Task item. Throughout the material below, tally the lines containing "purple" and give the total with no accompanying text.

Excerpted data.
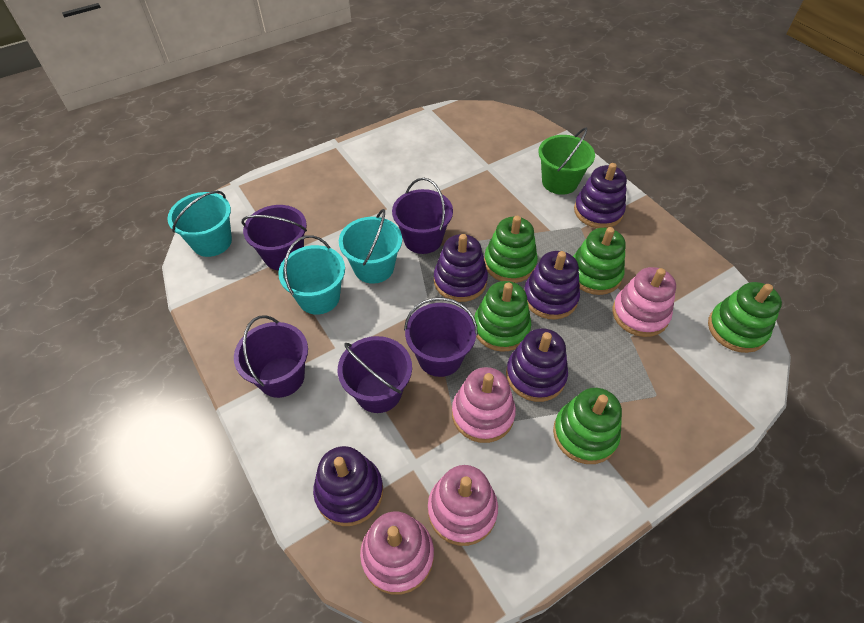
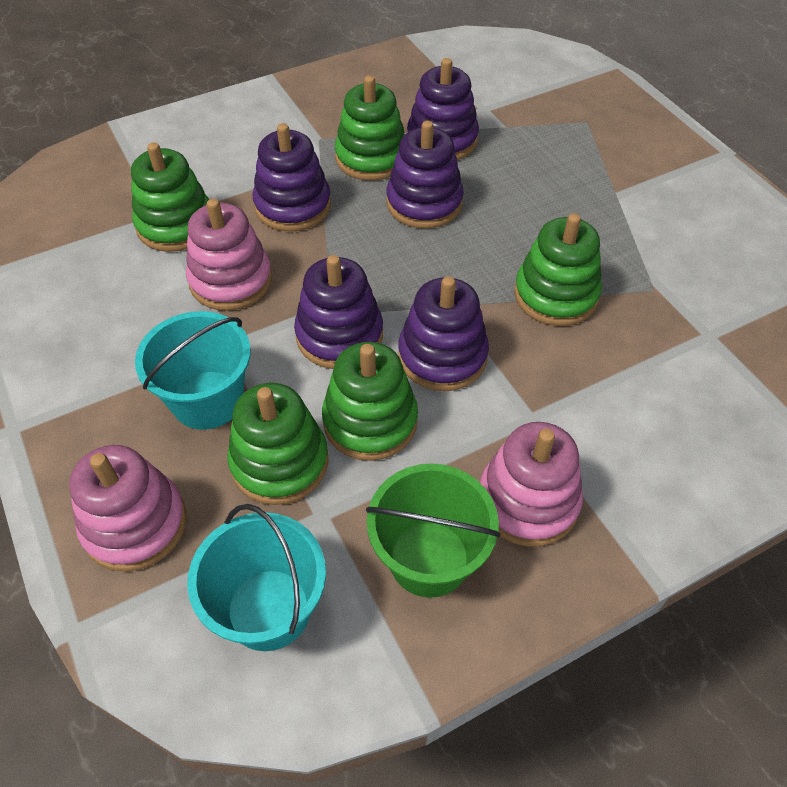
pink stacking toy: 4 -> 3
purple bucket: 5 -> 0
turquoise bucket: 3 -> 2

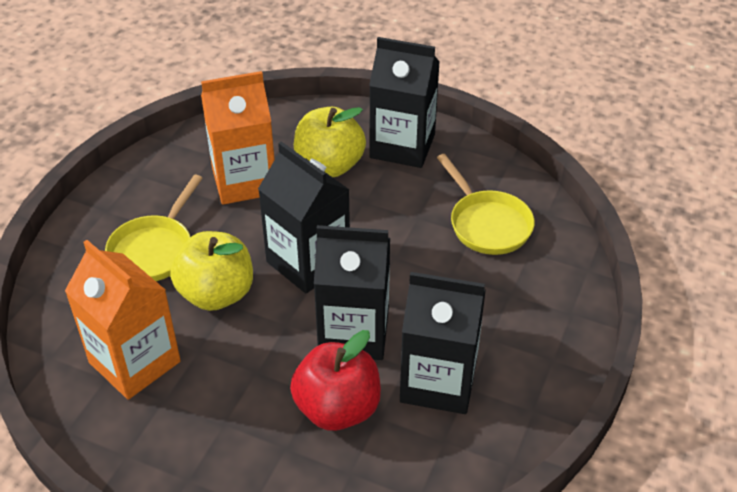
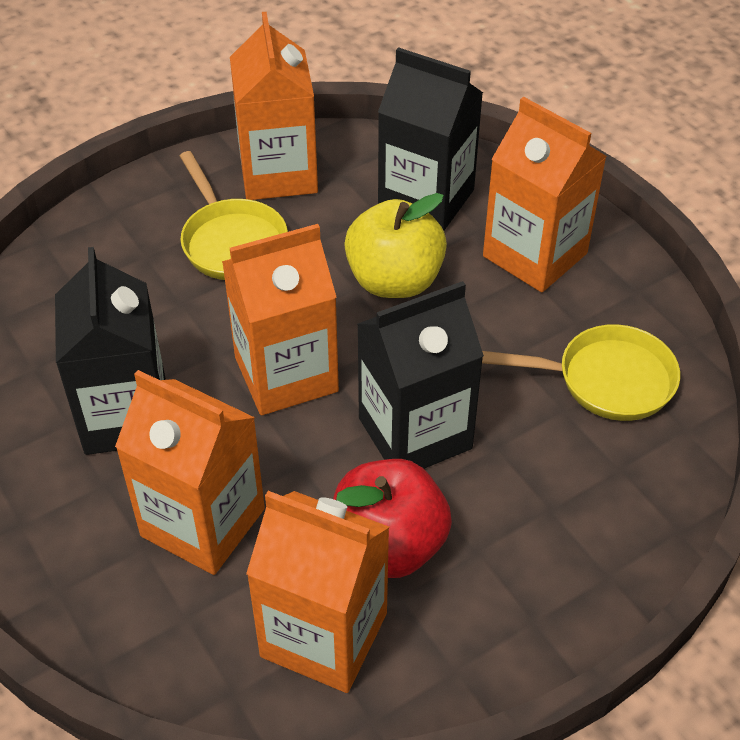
black carton: 4 -> 3
orange carton: 2 -> 5
yellow apple: 2 -> 1

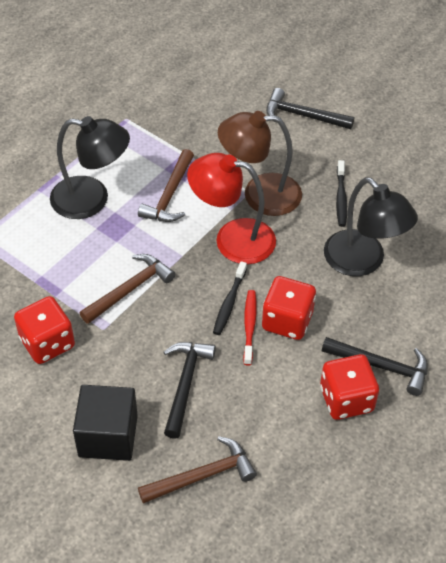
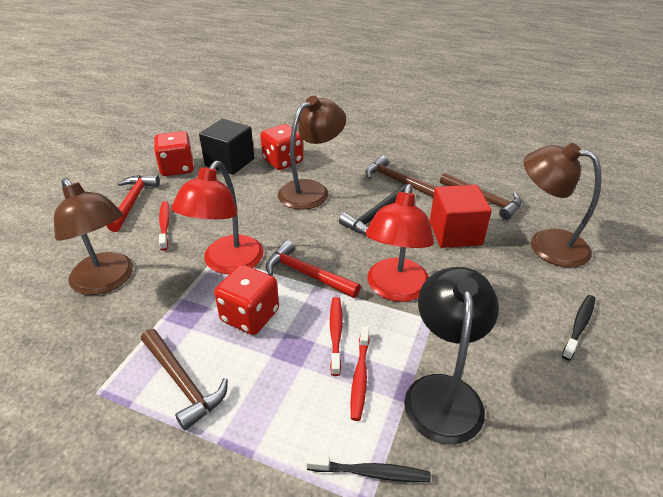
black hammer: 3 -> 1
black lamp: 2 -> 1
brown lamp: 1 -> 3
red cube: 0 -> 1
red hammer: 0 -> 2
red lamp: 1 -> 2
red toothbrush: 1 -> 3

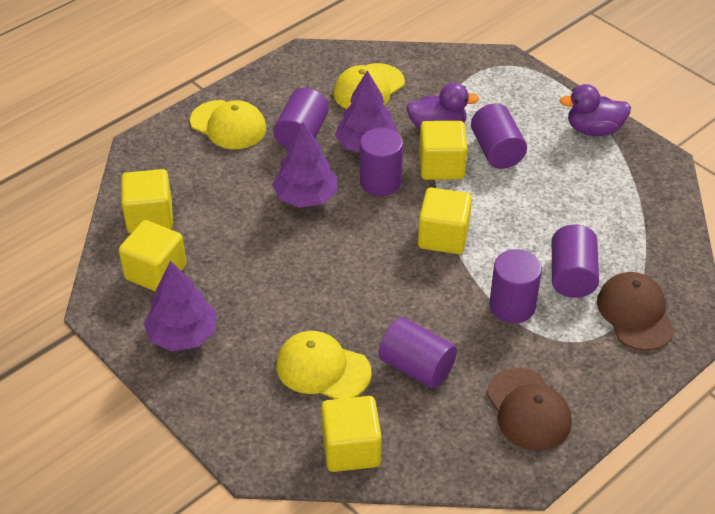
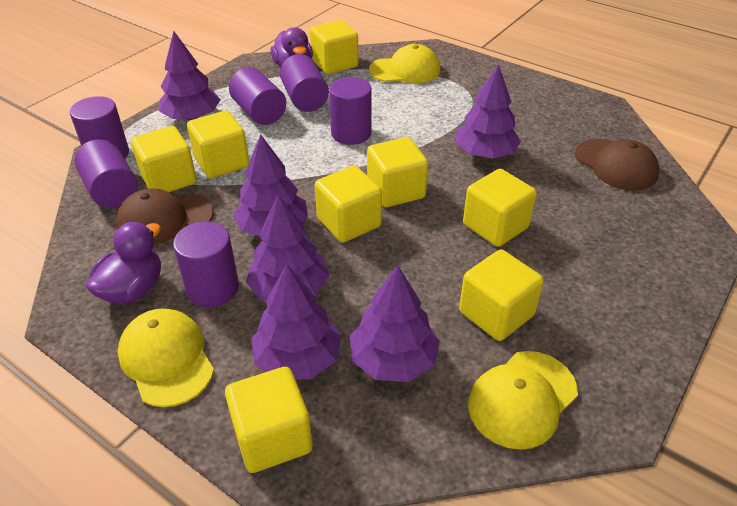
purple tree: 3 -> 6
yellow cube: 5 -> 8

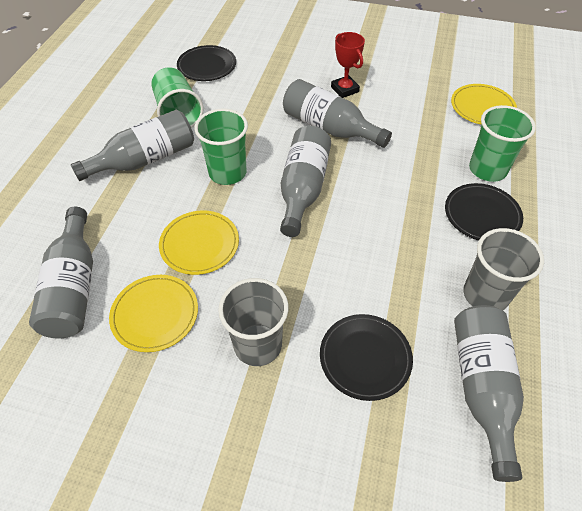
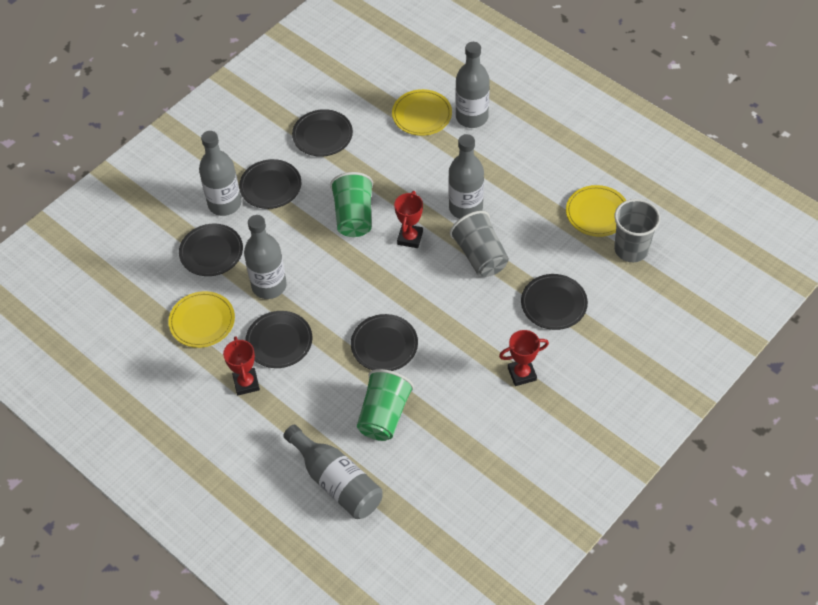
black plate: 3 -> 6
green cup: 3 -> 2
red trophy: 1 -> 3

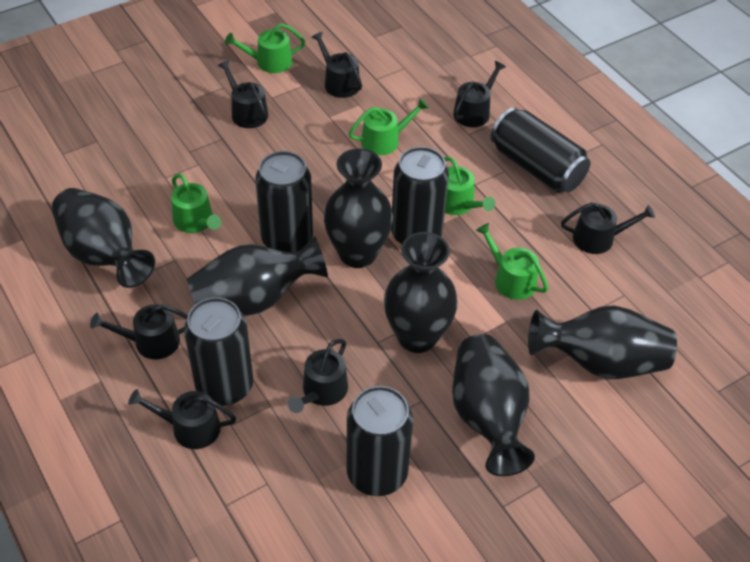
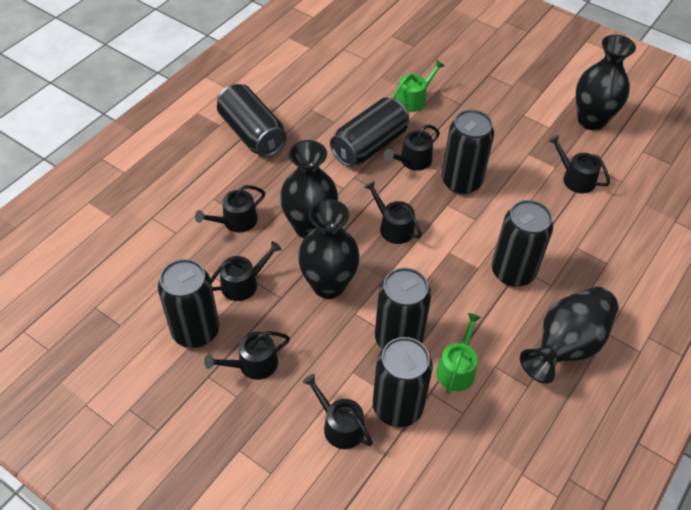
black can: 5 -> 7
black vase: 6 -> 4
green watering can: 5 -> 2

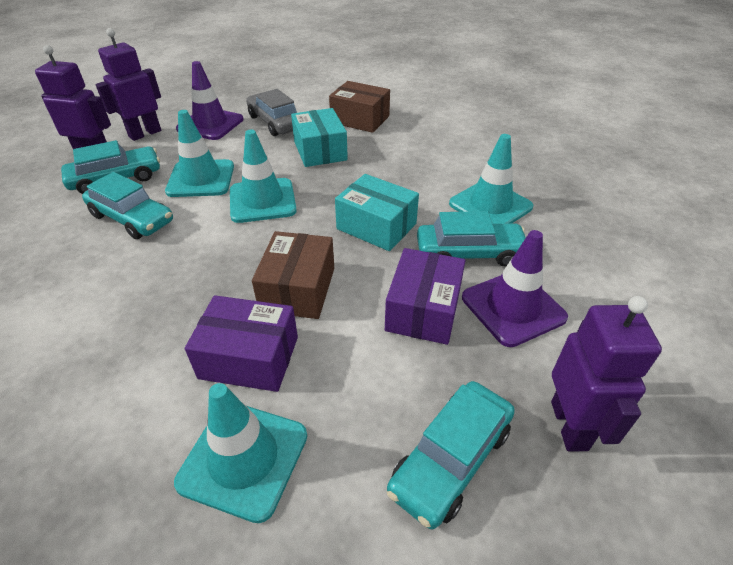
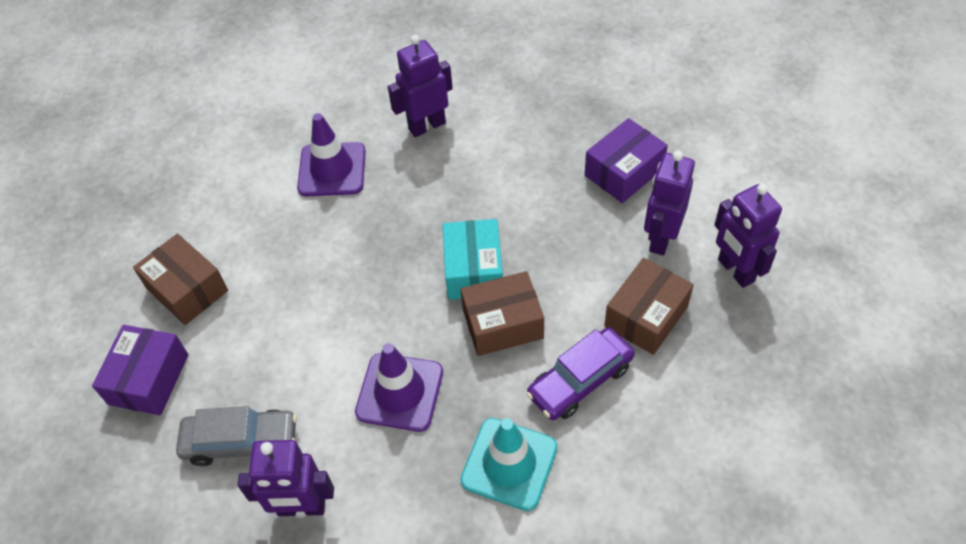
brown box: 2 -> 3
purple car: 0 -> 1
purple robot: 3 -> 4
turquoise box: 2 -> 1
turquoise car: 4 -> 0
turquoise traffic cone: 4 -> 1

Written solution. 4